▸ Problem description
Below are the records; copy exactly the stretch from the line containing "(411, 381) = (490, 457): grey" through the line containing "camera: 45 degrees left, 5 degrees down", both ends included, and nothing else.

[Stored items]
= Beginning of Section =

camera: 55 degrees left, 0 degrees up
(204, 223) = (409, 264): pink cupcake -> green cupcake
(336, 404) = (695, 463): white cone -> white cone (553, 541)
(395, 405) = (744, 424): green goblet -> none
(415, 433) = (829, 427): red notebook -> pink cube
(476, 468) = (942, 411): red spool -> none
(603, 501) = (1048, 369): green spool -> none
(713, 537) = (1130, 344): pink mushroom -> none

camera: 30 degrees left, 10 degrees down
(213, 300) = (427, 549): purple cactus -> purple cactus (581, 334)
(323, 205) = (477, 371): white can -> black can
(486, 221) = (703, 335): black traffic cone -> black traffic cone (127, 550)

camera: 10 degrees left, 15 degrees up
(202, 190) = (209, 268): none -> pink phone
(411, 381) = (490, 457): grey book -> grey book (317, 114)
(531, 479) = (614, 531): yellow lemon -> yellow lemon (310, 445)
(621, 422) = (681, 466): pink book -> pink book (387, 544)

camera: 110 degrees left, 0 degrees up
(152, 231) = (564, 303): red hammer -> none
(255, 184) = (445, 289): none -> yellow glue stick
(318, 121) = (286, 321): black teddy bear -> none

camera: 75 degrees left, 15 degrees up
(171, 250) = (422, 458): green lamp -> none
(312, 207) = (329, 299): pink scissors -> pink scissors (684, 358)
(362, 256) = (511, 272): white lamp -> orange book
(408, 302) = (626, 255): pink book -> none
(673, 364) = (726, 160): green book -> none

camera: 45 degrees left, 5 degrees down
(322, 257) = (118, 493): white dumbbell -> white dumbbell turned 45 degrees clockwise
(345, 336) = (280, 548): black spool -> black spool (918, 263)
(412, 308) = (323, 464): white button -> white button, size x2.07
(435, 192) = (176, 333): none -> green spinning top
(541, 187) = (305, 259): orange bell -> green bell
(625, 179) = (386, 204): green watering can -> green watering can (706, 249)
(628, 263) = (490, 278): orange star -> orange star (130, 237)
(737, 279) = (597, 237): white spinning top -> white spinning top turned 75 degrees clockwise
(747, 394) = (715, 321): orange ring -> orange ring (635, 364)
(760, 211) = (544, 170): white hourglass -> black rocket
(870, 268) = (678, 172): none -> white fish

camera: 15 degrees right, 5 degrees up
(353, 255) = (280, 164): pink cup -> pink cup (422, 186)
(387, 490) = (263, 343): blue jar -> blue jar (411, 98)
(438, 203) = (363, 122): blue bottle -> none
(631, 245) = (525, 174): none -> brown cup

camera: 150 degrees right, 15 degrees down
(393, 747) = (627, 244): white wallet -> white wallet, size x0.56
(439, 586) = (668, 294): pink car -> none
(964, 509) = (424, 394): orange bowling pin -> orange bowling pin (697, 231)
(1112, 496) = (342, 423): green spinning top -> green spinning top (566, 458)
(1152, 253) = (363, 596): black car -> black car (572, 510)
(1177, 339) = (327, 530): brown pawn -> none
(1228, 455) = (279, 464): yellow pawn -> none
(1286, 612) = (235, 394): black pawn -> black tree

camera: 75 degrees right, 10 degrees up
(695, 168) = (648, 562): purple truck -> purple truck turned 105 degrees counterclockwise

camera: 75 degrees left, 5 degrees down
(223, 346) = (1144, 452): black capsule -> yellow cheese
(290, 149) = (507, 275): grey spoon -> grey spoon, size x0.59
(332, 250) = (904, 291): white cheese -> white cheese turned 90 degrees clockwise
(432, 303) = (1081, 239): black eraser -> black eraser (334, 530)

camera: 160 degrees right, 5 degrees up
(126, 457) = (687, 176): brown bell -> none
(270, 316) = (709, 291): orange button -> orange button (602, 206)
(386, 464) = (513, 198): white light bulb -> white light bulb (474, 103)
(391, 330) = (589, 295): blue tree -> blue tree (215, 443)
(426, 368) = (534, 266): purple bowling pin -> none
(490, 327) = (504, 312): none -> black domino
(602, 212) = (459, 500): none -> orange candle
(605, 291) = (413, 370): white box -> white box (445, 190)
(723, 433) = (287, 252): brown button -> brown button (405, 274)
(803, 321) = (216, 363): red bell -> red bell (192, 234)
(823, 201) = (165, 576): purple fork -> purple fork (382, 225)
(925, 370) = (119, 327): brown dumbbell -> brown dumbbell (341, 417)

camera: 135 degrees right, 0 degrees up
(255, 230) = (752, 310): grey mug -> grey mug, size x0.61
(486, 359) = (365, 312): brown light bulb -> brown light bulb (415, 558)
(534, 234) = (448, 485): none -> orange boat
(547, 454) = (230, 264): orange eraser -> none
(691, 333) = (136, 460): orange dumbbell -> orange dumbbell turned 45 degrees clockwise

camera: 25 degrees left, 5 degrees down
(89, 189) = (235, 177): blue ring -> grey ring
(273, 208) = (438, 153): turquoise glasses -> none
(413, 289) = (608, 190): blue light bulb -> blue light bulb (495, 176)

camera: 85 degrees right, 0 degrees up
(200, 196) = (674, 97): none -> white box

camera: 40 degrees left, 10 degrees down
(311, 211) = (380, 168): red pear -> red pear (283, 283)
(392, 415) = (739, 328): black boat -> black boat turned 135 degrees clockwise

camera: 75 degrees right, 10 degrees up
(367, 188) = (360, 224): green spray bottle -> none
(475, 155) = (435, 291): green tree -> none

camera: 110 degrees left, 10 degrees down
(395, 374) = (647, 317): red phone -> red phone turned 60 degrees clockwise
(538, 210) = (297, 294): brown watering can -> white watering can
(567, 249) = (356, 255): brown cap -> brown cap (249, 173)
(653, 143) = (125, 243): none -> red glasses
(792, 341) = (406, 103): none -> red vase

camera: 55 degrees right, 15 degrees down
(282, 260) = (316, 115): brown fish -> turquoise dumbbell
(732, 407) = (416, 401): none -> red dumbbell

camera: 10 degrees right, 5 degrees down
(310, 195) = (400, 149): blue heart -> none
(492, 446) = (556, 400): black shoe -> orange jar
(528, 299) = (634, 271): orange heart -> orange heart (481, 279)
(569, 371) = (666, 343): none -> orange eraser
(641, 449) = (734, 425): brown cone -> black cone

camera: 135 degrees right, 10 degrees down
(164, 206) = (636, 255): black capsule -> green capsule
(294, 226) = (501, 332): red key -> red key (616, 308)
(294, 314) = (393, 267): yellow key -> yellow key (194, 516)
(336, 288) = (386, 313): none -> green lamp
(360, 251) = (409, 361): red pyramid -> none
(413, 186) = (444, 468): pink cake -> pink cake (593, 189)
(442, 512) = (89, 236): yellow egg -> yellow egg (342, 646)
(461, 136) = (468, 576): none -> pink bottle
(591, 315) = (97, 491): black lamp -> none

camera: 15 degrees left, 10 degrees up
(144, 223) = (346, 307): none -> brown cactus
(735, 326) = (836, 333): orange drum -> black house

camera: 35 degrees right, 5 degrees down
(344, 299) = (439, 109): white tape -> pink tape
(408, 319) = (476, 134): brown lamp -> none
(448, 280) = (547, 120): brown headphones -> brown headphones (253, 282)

= End of Section =

▸ Reply to the task
(411, 381) = (490, 457): grey book -> grey book (317, 114)
(531, 479) = (614, 531): yellow lemon -> yellow lemon (310, 445)
(621, 422) = (681, 466): pink book -> pink book (387, 544)

camera: 110 degrees left, 0 degrees up
(152, 231) = (564, 303): red hammer -> none
(255, 184) = (445, 289): none -> yellow glue stick
(318, 121) = (286, 321): black teddy bear -> none

camera: 75 degrees left, 15 degrees up
(171, 250) = (422, 458): green lamp -> none
(312, 207) = (329, 299): pink scissors -> pink scissors (684, 358)
(362, 256) = (511, 272): white lamp -> orange book
(408, 302) = (626, 255): pink book -> none
(673, 364) = (726, 160): green book -> none

camera: 45 degrees left, 5 degrees down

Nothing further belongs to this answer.